** BEGIN Data extract **

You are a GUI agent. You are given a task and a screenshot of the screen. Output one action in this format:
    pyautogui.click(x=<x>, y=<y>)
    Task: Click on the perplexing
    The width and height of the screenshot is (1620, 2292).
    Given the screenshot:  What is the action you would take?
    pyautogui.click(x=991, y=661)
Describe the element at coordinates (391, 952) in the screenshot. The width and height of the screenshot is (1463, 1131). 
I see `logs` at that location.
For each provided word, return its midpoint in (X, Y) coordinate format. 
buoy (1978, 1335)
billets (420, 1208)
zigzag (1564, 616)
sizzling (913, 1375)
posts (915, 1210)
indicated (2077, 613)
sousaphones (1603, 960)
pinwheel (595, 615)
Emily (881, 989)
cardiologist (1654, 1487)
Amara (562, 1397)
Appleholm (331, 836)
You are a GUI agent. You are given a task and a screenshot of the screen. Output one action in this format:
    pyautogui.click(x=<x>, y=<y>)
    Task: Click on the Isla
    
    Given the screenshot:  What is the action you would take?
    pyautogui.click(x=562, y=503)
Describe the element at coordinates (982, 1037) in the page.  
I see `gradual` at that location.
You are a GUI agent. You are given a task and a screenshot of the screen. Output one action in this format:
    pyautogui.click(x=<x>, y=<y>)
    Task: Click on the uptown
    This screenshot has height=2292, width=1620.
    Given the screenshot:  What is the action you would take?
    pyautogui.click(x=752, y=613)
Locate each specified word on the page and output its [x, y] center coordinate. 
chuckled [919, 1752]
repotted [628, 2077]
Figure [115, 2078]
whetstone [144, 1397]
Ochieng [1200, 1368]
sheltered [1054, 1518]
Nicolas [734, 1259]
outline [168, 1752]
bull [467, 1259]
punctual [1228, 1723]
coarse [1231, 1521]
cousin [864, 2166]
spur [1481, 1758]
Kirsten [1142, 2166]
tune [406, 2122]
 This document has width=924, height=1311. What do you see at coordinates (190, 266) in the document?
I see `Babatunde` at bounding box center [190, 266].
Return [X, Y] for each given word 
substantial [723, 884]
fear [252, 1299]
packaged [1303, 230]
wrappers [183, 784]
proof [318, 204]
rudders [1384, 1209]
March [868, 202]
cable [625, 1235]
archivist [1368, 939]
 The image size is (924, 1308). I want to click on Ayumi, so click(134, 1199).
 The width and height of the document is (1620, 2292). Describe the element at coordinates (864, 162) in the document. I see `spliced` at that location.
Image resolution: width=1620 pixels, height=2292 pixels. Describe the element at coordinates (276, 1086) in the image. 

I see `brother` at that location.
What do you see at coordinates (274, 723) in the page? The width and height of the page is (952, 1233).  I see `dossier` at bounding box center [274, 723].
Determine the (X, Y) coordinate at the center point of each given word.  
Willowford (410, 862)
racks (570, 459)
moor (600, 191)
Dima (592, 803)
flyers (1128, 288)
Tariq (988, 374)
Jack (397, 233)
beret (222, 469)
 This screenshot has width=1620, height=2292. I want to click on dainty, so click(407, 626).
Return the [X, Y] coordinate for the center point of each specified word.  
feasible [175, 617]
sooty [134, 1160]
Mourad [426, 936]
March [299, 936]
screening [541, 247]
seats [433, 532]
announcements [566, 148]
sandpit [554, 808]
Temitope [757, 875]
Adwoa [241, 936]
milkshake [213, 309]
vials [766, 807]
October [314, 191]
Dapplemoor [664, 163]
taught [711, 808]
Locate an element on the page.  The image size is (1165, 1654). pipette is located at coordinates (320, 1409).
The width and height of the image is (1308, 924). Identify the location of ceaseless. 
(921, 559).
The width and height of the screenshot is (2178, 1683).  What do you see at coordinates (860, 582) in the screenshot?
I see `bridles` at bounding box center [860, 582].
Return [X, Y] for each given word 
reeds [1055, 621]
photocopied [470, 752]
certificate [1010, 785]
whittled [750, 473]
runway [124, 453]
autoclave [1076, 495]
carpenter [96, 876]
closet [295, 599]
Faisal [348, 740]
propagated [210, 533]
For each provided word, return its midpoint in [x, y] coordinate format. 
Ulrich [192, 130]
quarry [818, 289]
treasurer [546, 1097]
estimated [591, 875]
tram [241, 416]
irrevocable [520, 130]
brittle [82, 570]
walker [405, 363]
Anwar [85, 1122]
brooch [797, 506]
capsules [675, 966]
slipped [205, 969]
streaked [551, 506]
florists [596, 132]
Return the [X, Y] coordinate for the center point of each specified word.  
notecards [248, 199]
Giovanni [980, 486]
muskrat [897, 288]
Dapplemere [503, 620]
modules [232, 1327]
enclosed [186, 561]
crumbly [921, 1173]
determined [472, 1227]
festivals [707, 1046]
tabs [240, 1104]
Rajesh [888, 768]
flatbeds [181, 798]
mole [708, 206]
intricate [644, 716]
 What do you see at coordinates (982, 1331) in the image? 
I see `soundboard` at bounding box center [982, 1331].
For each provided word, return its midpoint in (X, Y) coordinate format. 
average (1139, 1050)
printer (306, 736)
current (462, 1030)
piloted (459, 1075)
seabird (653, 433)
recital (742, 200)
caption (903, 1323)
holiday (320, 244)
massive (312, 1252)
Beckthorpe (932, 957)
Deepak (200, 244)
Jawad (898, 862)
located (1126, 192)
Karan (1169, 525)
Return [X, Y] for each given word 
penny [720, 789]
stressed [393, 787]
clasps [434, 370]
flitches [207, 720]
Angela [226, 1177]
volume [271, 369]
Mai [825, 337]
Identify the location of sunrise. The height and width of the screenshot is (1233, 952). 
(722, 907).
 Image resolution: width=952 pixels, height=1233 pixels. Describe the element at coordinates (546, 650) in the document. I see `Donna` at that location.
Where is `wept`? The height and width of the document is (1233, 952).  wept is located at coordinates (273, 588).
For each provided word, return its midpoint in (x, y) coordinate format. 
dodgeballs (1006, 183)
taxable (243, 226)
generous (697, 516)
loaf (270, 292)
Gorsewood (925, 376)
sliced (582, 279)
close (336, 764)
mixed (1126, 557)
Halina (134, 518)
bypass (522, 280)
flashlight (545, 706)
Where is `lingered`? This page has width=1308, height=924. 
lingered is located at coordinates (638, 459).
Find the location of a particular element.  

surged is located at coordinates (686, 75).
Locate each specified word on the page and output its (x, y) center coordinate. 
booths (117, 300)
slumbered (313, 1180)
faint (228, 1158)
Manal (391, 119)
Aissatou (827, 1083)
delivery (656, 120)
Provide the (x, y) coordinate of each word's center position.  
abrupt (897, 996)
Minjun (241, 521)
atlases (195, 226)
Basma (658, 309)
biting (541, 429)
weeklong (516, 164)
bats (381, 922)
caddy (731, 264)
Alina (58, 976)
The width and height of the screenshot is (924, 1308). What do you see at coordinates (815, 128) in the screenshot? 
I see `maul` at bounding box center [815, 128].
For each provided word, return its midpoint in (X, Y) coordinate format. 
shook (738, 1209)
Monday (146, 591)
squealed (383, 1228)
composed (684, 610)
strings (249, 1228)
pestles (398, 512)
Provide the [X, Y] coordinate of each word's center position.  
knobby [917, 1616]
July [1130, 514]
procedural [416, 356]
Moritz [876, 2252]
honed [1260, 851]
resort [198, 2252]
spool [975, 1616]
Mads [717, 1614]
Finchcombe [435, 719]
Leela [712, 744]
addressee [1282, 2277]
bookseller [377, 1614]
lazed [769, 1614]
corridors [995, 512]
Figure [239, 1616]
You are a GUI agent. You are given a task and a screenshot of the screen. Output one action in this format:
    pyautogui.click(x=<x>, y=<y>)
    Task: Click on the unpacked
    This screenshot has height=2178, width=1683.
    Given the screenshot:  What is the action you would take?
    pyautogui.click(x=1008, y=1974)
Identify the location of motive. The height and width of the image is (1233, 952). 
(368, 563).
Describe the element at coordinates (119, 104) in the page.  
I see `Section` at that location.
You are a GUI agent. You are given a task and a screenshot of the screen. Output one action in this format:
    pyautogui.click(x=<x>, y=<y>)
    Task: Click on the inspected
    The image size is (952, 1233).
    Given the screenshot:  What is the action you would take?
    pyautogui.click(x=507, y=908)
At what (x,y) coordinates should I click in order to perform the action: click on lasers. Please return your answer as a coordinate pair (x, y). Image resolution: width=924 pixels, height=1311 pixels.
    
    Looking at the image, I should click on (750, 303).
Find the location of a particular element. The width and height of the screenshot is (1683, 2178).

** END Data extract **

Turn the records from the line with "volume [271, 369]" to the line with "flashlight (545, 706)" into a JSON list of strings, one string per line, leaving out blank lines.

▸ Written solution:
[
  "volume [271, 369]",
  "Mai [825, 337]",
  "Identify the location of sunrise. The height and width of the screenshot is (1233, 952). ",
  "(722, 907).",
  " Image resolution: width=952 pixels, height=1233 pixels. Describe the element at coordinates (546, 650) in the document. I see `Donna` at that location.",
  "Where is `wept`? The height and width of the document is (1233, 952).  wept is located at coordinates (273, 588).",
  "For each provided word, return its midpoint in (x, y) coordinate format. ",
  "dodgeballs (1006, 183)",
  "taxable (243, 226)",
  "generous (697, 516)",
  "loaf (270, 292)",
  "Gorsewood (925, 376)",
  "sliced (582, 279)",
  "close (336, 764)",
  "mixed (1126, 557)",
  "Halina (134, 518)",
  "bypass (522, 280)",
  "flashlight (545, 706)"
]